§ **Work item**
Every record below is to be repeated exactly, with the pictures left out.

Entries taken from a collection
========

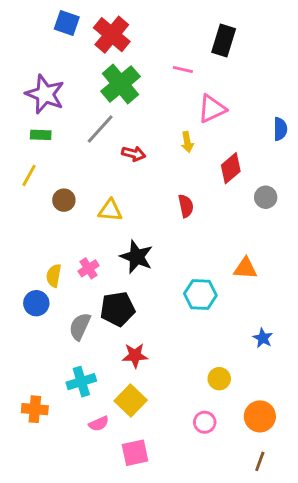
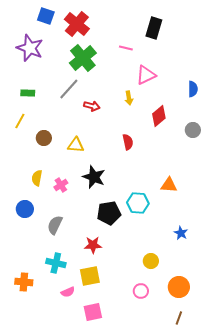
purple star: (45, 94) -> (30, 48), moved
gray circle: (266, 197) -> (193, 130), moved
yellow semicircle: (54, 276) -> (37, 178), moved
black pentagon: (118, 309) -> (109, 213), moved
cyan cross: (81, 382) -> (56, 263), turned 30
yellow square: (131, 400) -> (90, 276), turned 35

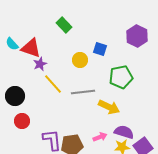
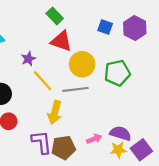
red triangle: (31, 48) -> (61, 41), moved
blue square: (100, 49) -> (105, 27), moved
yellow circle: (80, 60) -> (82, 64), moved, size x1.5
yellow arrow: (109, 107) -> (55, 112), moved, turned 80

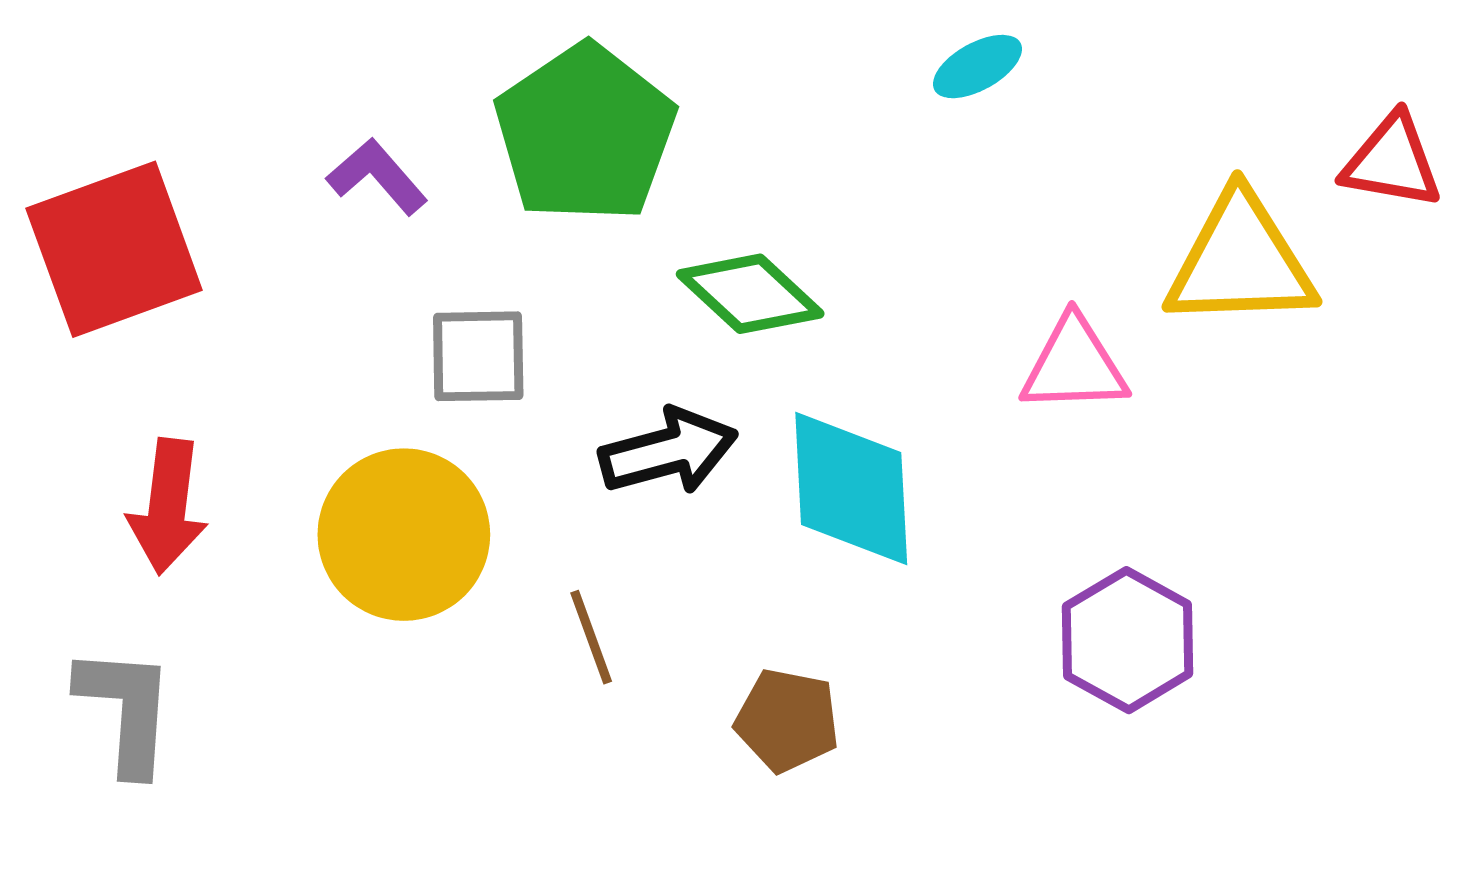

========

§ **Written answer**
purple star: (45, 94) -> (30, 48), moved
gray circle: (266, 197) -> (193, 130), moved
yellow semicircle: (54, 276) -> (37, 178), moved
black pentagon: (118, 309) -> (109, 213), moved
cyan cross: (81, 382) -> (56, 263), turned 30
yellow square: (131, 400) -> (90, 276), turned 35

red triangle: (31, 48) -> (61, 41), moved
blue square: (100, 49) -> (105, 27), moved
yellow circle: (80, 60) -> (82, 64), moved, size x1.5
yellow arrow: (109, 107) -> (55, 112), moved, turned 80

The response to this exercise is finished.